• [Data provided]
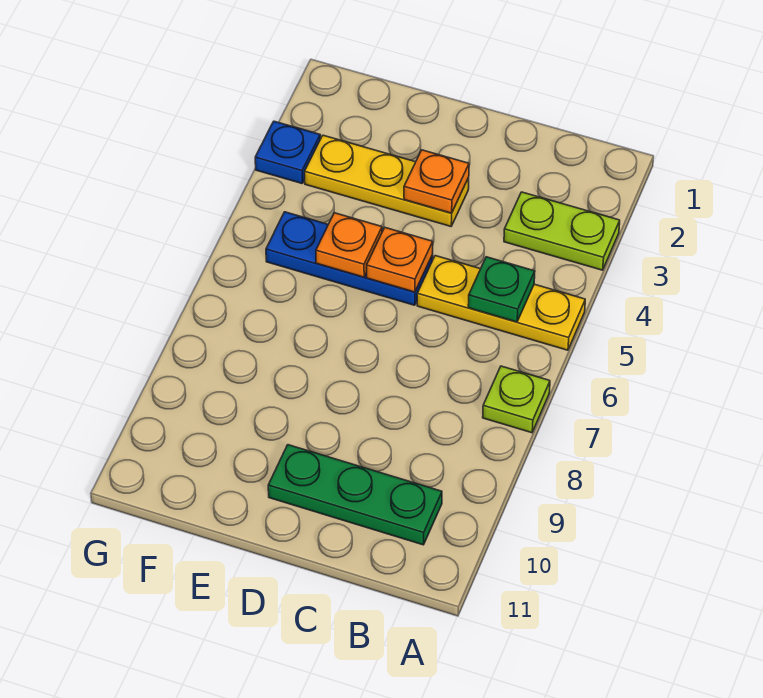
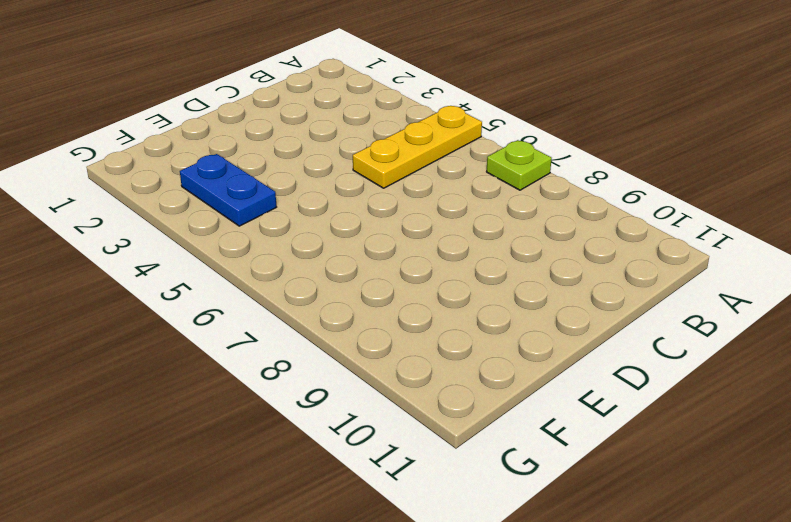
blue plate F3:F4 level 1 -> yellow plate D3:F3 level 1
none -> lime plate A3:B3 level 1
none -> green plate B10:D10 level 1

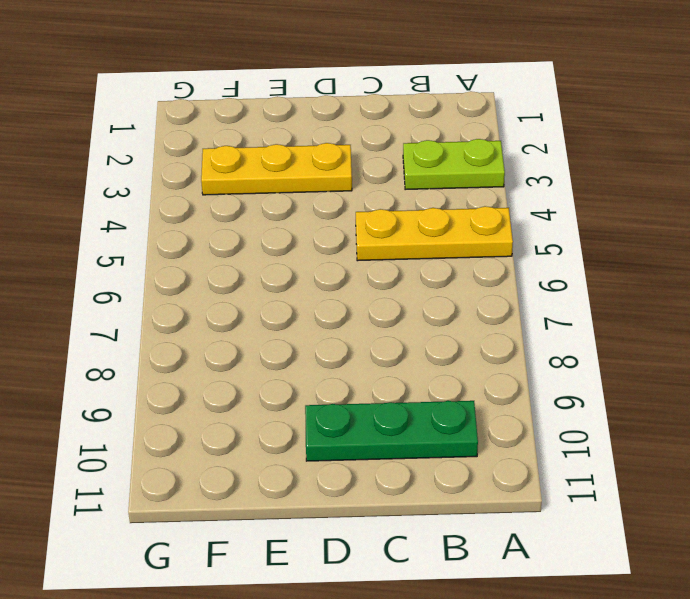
none -> lime plate A7 level 1
none -> blue plate D5:F5 level 1

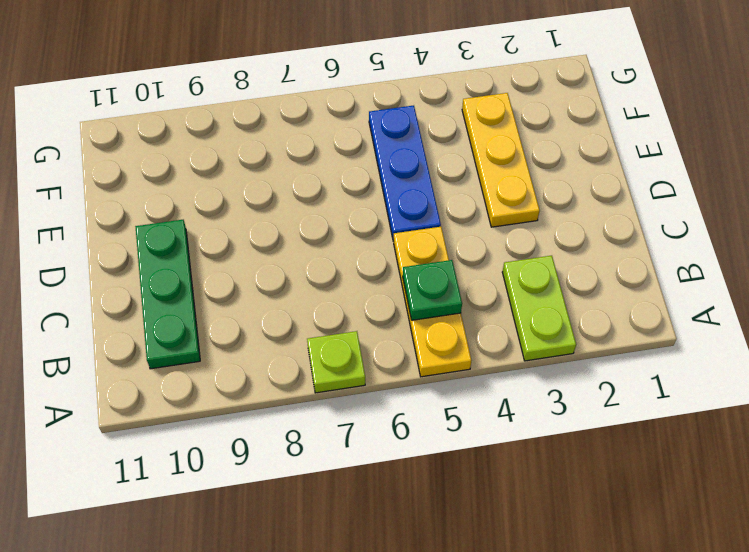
none -> blue plate G3 level 1
none -> orange plate D3 level 2

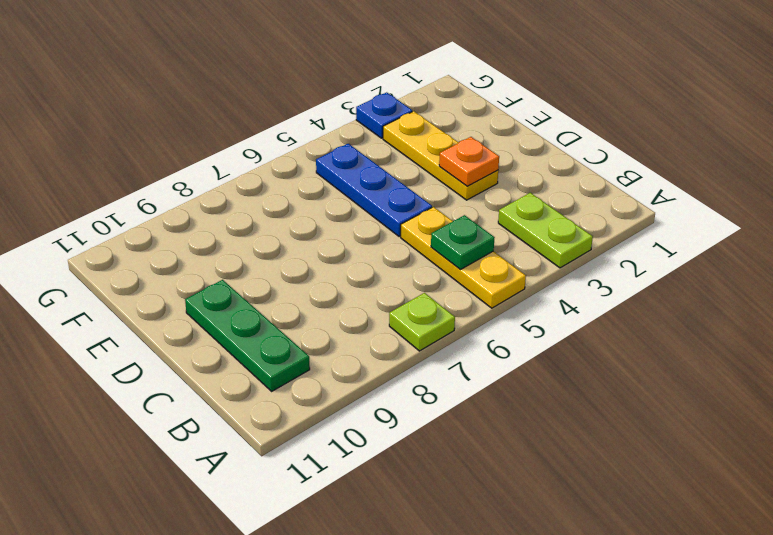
none -> orange plate D5 level 2
none -> orange plate E5 level 2

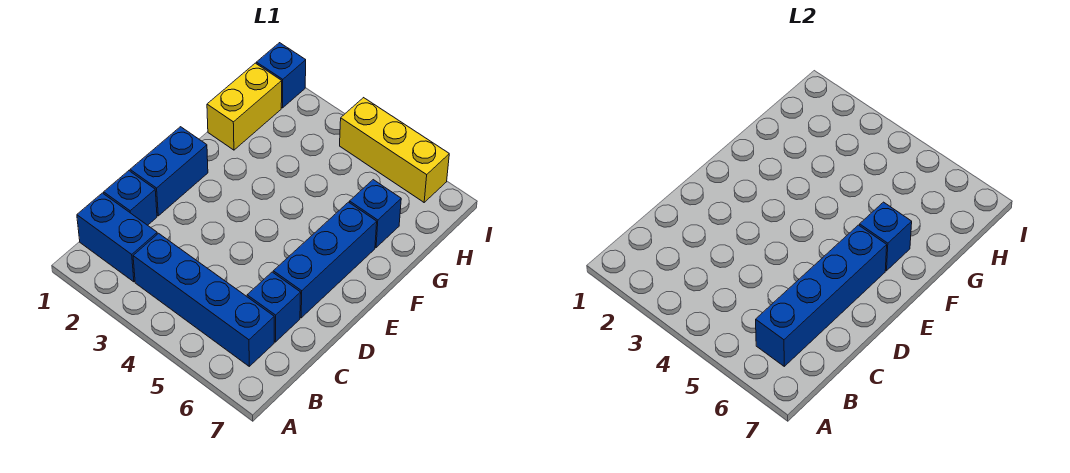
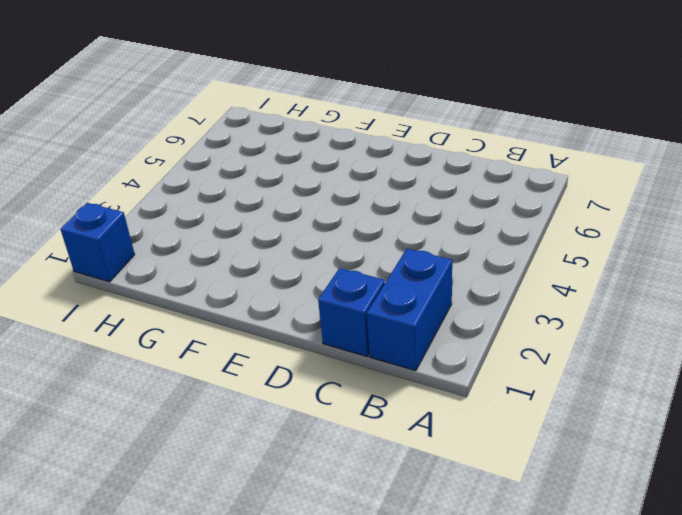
none -> blue brick B3:B6 level 1
none -> blue brick C6 level 1
none -> blue brick D1:E1 level 1

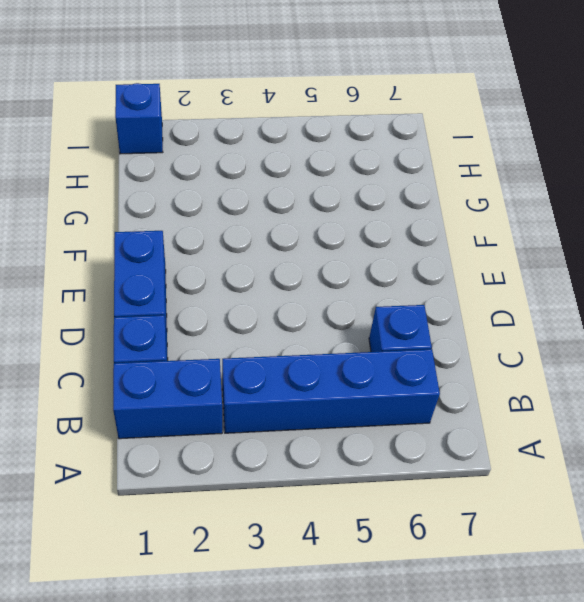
none -> blue brick D6:F6 level 1
none -> yellow brick G1:H1 level 1
none -> blue brick G6 level 1

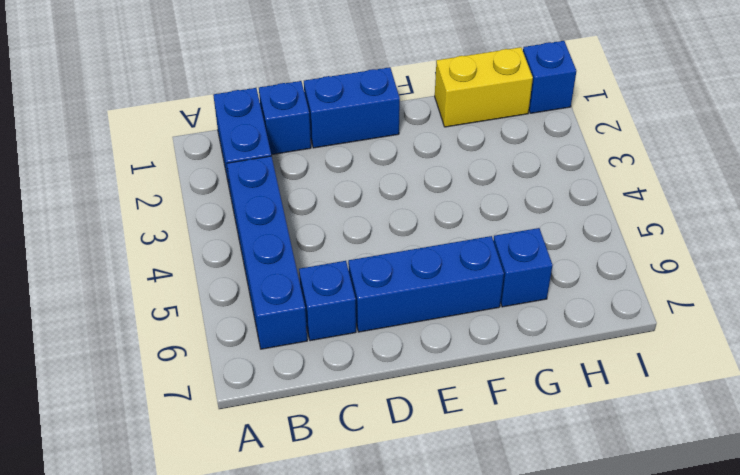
none -> yellow brick I4:I6 level 1
none -> blue brick B6:E6 level 2
none -> blue brick F6 level 2

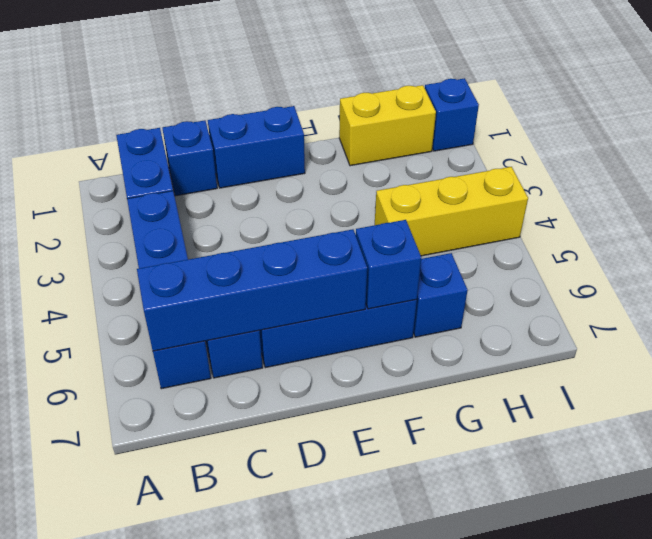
yellow brick G4:I4 level 1 -> yellow brick I4:I6 level 1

• [Task details]
In the data above, find the line containing "none -> orange plate E5 level 2" and the line containing "none -> yellow brick I4:I6 level 1". Repeat those two lines and everything between them exactly, minus the pictures.

• [Result for this exercise]
none -> orange plate E5 level 2

none -> blue brick B3:B6 level 1
none -> blue brick C6 level 1
none -> blue brick D1:E1 level 1

none -> blue brick D6:F6 level 1
none -> yellow brick G1:H1 level 1
none -> blue brick G6 level 1

none -> yellow brick I4:I6 level 1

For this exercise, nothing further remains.